_Exercise objective_
Copy, word for word, the opening line of the data and each line after it until the line that contains "(274, 312) = (242, 264): white", which is included. Leave the pictures out.
· · · ·
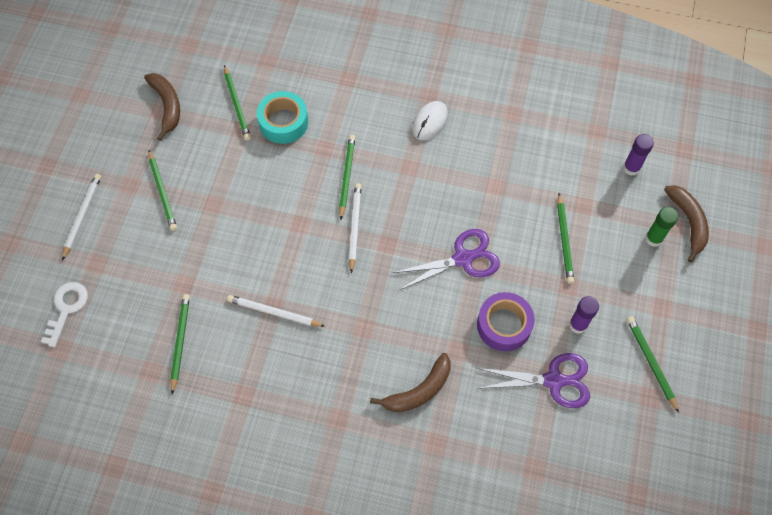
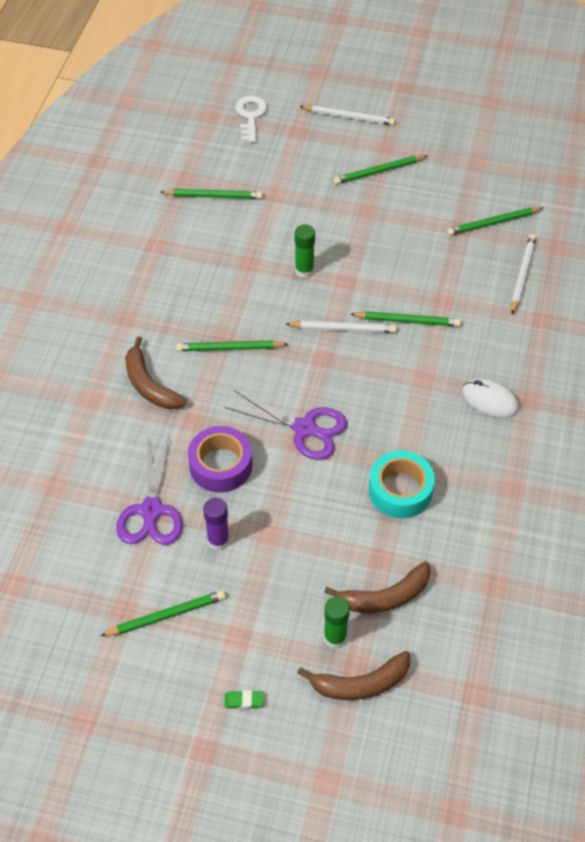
camera: 90 degrees right, 10 degrees down
(66, 308) = (250, 116): white key -> white key turned 105 degrees counterclockwise
(167, 106) = (484, 167): brown banana -> brown banana (385, 596)
(274, 312) = (242, 264): white pencil -> white pencil (522, 275)
(283, 122) = (474, 263): turquoise tape -> turquoise tape (400, 490)
(284, 258) = (304, 270): none -> green glue stick
(463, 259) = (304, 428): purple scissors -> purple scissors turned 45 degrees counterclockwise
(564, 240) = (331, 534): green pencil -> green pencil (230, 348)
(631, 168) = (440, 621): purple glue stick -> none
(714, 302) = (244, 701): none -> green eraser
· · · ·
_Result of the exercise_
camera: 90 degrees right, 10 degrees down
(66, 308) = (250, 116): white key -> white key turned 105 degrees counterclockwise
(167, 106) = (484, 167): brown banana -> brown banana (385, 596)
(274, 312) = (242, 264): white pencil -> white pencil (522, 275)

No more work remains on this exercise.